● What is expected
Start at the line that contains "C211: 1.5nF (GND, IND) -> none". Repeat it and each line after it, exactly, up to and including the final line of the data.

Dataset below:

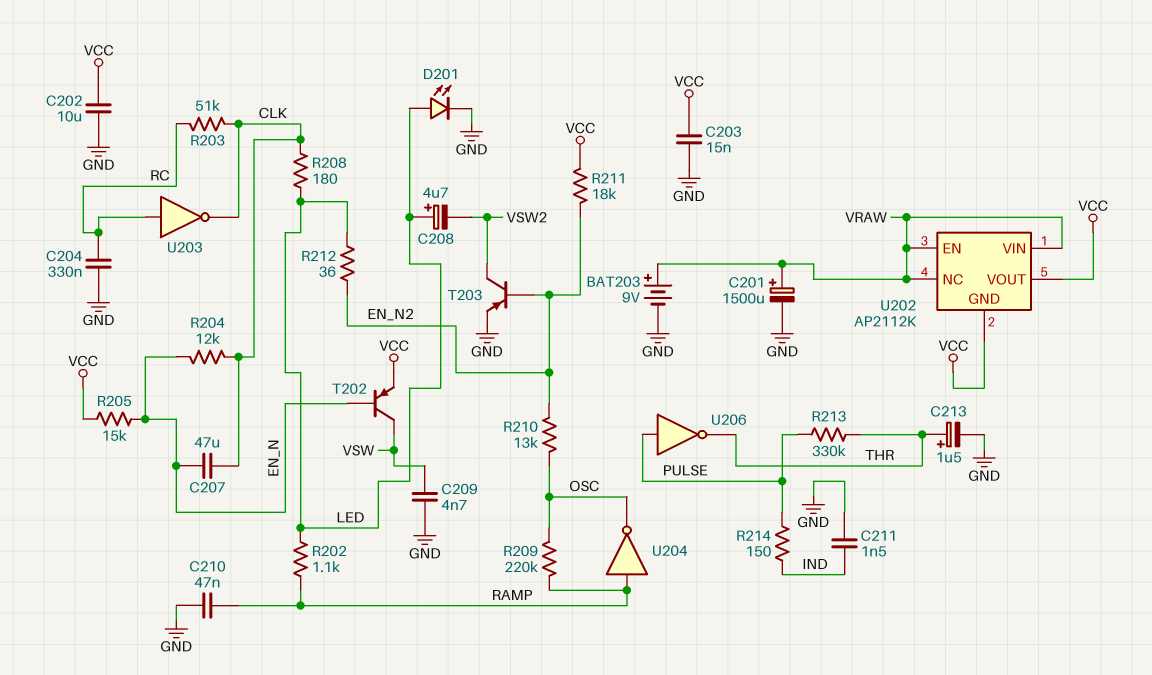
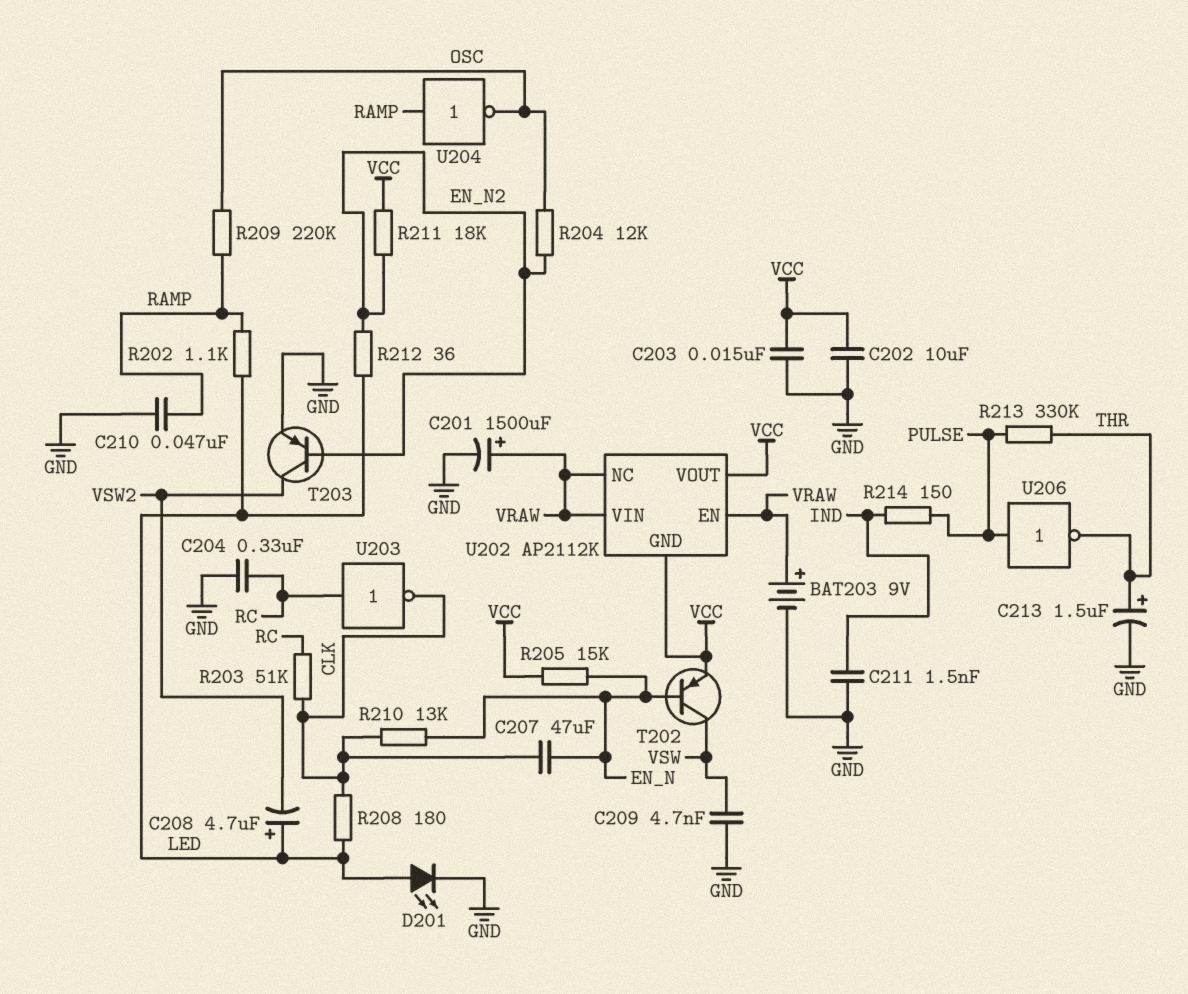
R204: 12k (CLK, EN_N) -> 12k (EN_N2, OSC)
R210: 13k (EN_N2, OSC) -> 13k (CLK, EN_N)

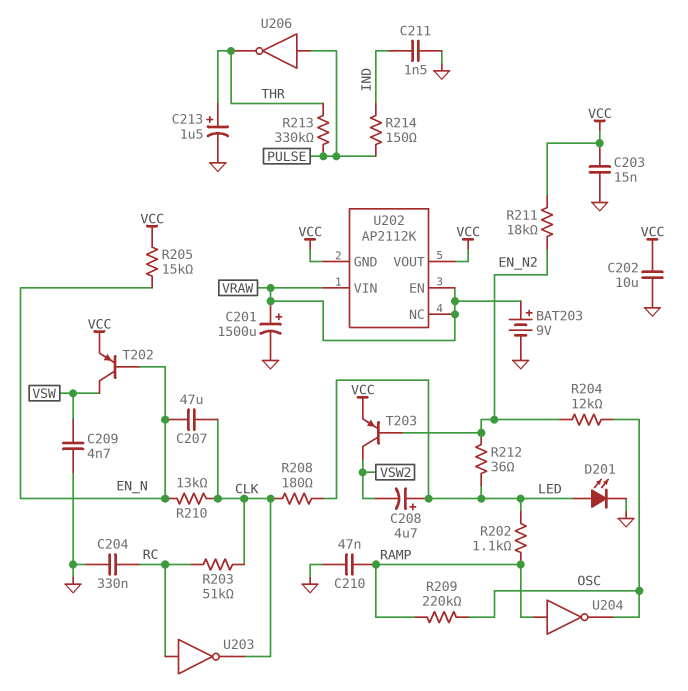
T203: PNP (B EN_N2, C VSW2, E GND) -> PNP (B EN_N2, C VSW2, E VCC)

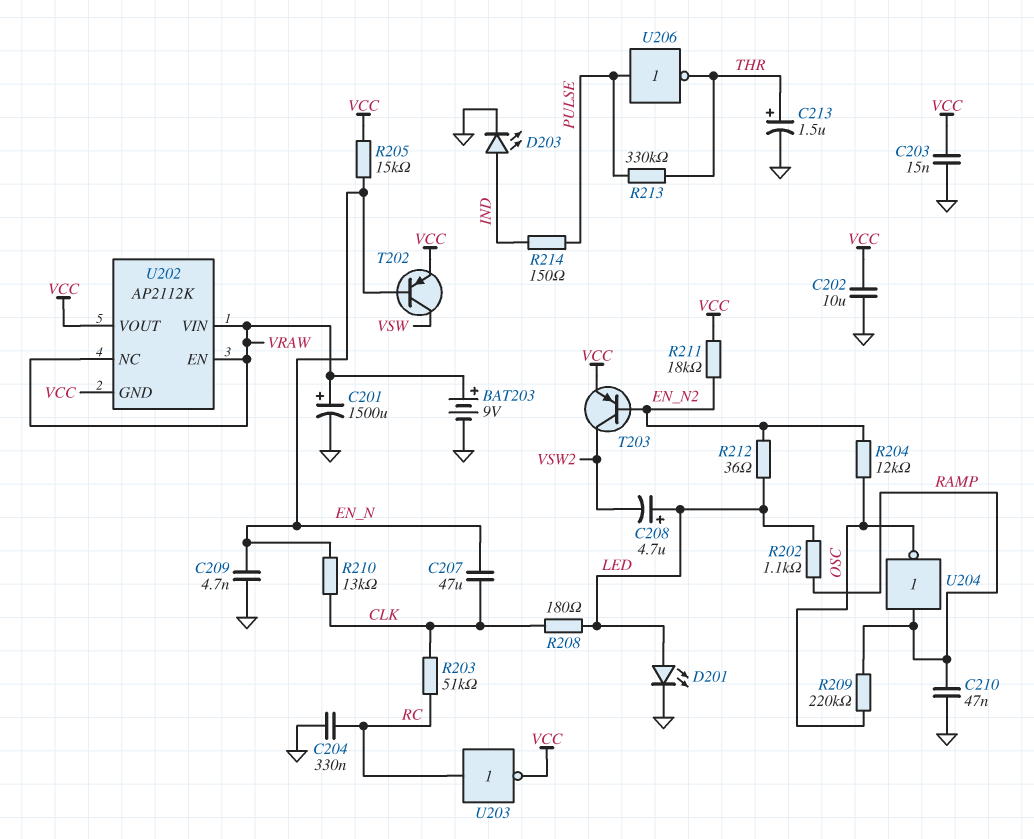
C209: 4.7nF (GND, VSW) -> 4.7nF (EN_N, GND)
C211: 1.5nF (GND, IND) -> none
D203: none -> LED (A IND, K GND)
U203: NOT (in RC, out CLK) -> NOT (in RC, out VCC)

End of Dataset.

● Response to the exercise
C211: 1.5nF (GND, IND) -> none
D203: none -> LED (A IND, K GND)
U203: NOT (in RC, out CLK) -> NOT (in RC, out VCC)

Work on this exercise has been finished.